* **Requirement**
In the listing below, which lines contain the string "before"? Copy them all.

* **Records shown**
"""

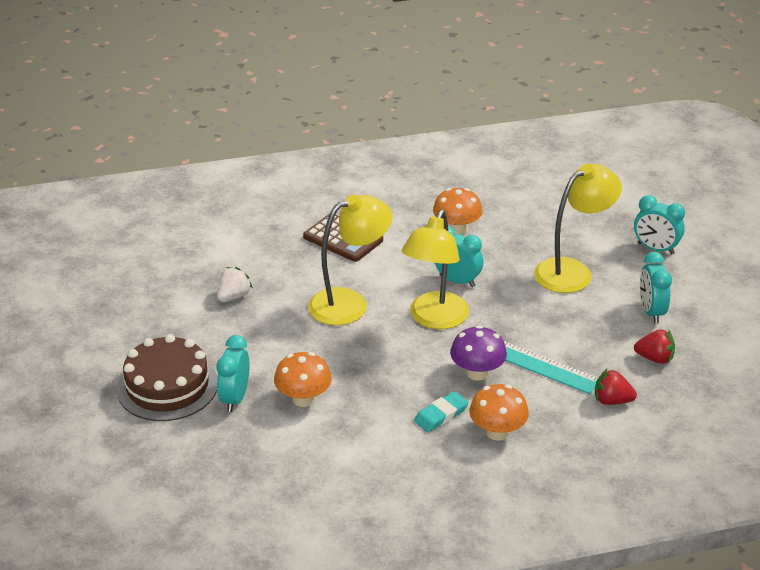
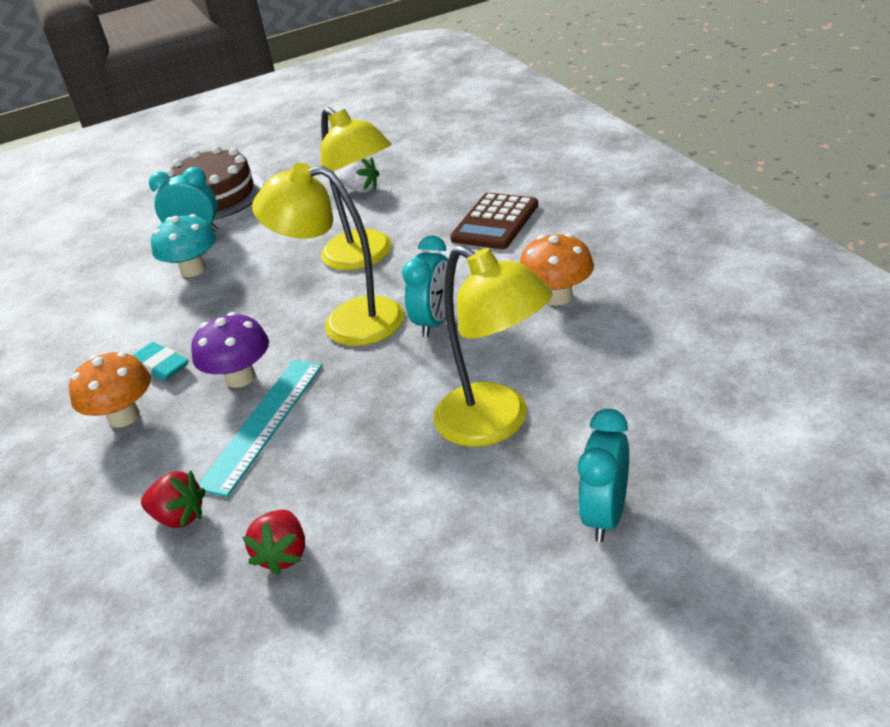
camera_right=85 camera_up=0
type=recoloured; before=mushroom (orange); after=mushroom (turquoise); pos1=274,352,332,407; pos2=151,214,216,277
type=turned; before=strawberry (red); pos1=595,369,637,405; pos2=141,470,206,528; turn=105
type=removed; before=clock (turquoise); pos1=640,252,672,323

"""
"""

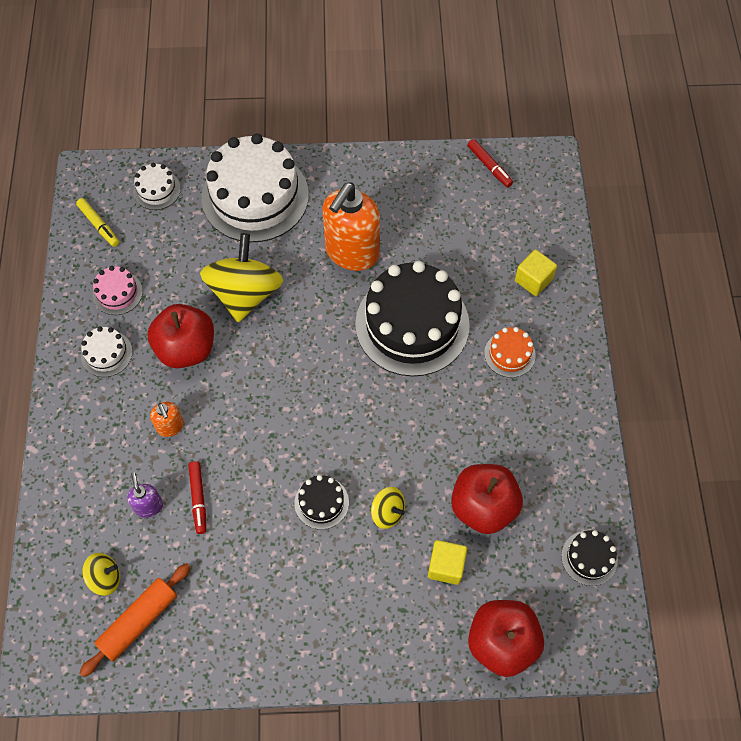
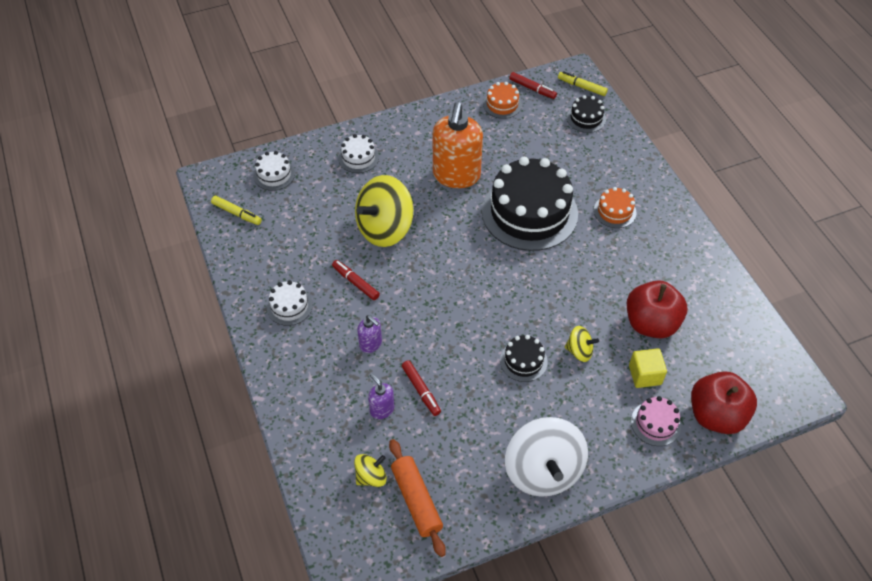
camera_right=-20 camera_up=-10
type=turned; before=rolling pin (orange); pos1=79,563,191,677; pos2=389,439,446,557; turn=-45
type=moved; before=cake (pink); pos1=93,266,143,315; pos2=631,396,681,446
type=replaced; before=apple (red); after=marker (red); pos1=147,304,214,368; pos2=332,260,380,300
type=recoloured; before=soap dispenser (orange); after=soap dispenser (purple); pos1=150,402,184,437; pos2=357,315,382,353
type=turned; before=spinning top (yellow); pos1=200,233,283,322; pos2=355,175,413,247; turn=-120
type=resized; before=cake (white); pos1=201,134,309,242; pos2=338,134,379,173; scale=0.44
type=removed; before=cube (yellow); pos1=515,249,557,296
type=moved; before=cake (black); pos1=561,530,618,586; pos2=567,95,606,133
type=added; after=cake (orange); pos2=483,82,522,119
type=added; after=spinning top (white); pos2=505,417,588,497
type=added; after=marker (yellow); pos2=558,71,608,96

"""

* **Solution below**
type=recoloured; before=mushroom (orange); after=mushroom (turquoise); pos1=274,352,332,407; pos2=151,214,216,277
type=turned; before=strawberry (red); pos1=595,369,637,405; pos2=141,470,206,528; turn=105
type=removed; before=clock (turquoise); pos1=640,252,672,323
type=turned; before=rolling pin (orange); pos1=79,563,191,677; pos2=389,439,446,557; turn=-45
type=moved; before=cake (pink); pos1=93,266,143,315; pos2=631,396,681,446
type=replaced; before=apple (red); after=marker (red); pos1=147,304,214,368; pos2=332,260,380,300
type=recoloured; before=soap dispenser (orange); after=soap dispenser (purple); pos1=150,402,184,437; pos2=357,315,382,353
type=turned; before=spinning top (yellow); pos1=200,233,283,322; pos2=355,175,413,247; turn=-120
type=resized; before=cake (white); pos1=201,134,309,242; pos2=338,134,379,173; scale=0.44
type=removed; before=cube (yellow); pos1=515,249,557,296
type=moved; before=cake (black); pos1=561,530,618,586; pos2=567,95,606,133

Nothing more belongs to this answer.